## WHAT YOU NEED TO DO:
Every entry below should come back unchanged, except that the pictures are dropped.

※ ※ ※

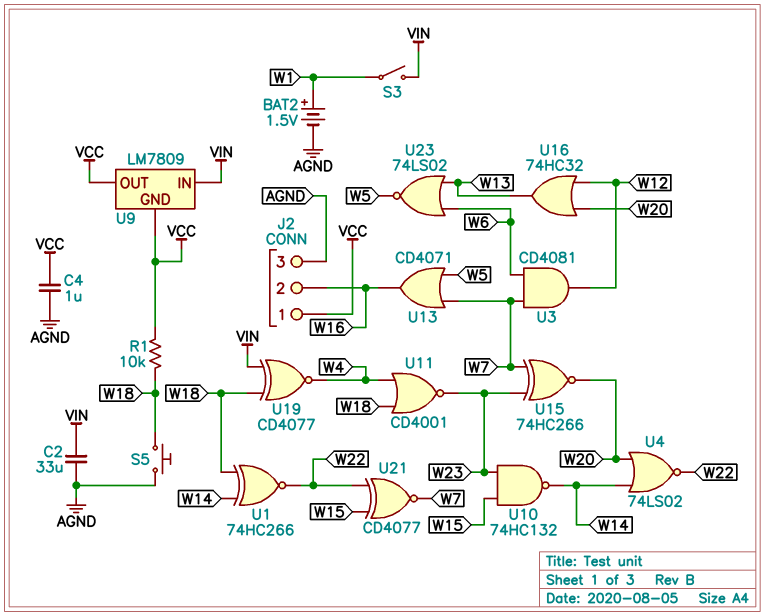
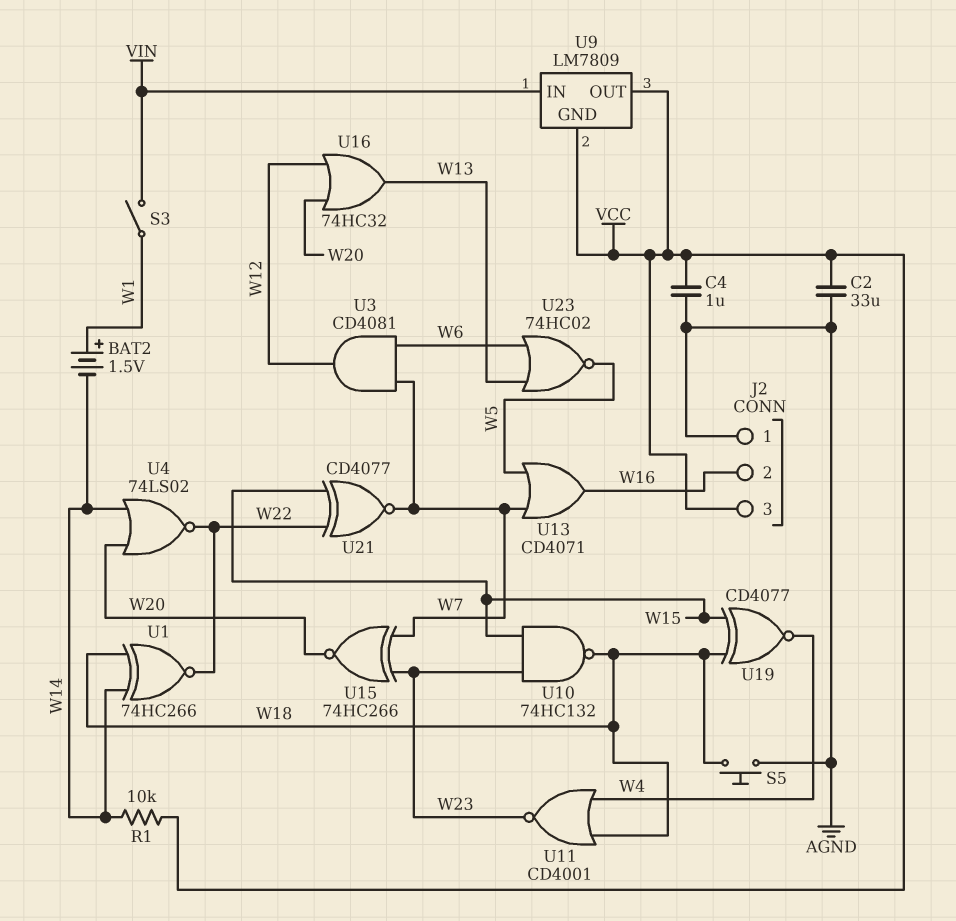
BAT2: 1.5V (plus W1, minus AGND) -> 1.5V (plus W1, minus W14)
C2: 33uF (AGND, VIN) -> 33uF (AGND, VCC)
J2 pin 1: VCC -> AGND
J2 pin 3: AGND -> VCC
R1: 10k (VCC, W18) -> 10k (VCC, W14)
U10: NAND 74HC132 (in W15, in W23, out W14) -> NAND 74HC132 (in W15, in W23, out W18)
U19: XNOR CD4077 (in VIN, in W18, out W4) -> XNOR CD4077 (in W15, in W18, out W4)
U23: NOR 74LS02 (in W6, in W13, out W5) -> NOR 74HC02 (in W6, in W13, out W5)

※ ※ ※

## RESPONSE TO THE TASK:
BAT2: 1.5V (plus W1, minus AGND) -> 1.5V (plus W1, minus W14)
C2: 33uF (AGND, VIN) -> 33uF (AGND, VCC)
J2 pin 1: VCC -> AGND
J2 pin 3: AGND -> VCC
R1: 10k (VCC, W18) -> 10k (VCC, W14)
U10: NAND 74HC132 (in W15, in W23, out W14) -> NAND 74HC132 (in W15, in W23, out W18)
U19: XNOR CD4077 (in VIN, in W18, out W4) -> XNOR CD4077 (in W15, in W18, out W4)
U23: NOR 74LS02 (in W6, in W13, out W5) -> NOR 74HC02 (in W6, in W13, out W5)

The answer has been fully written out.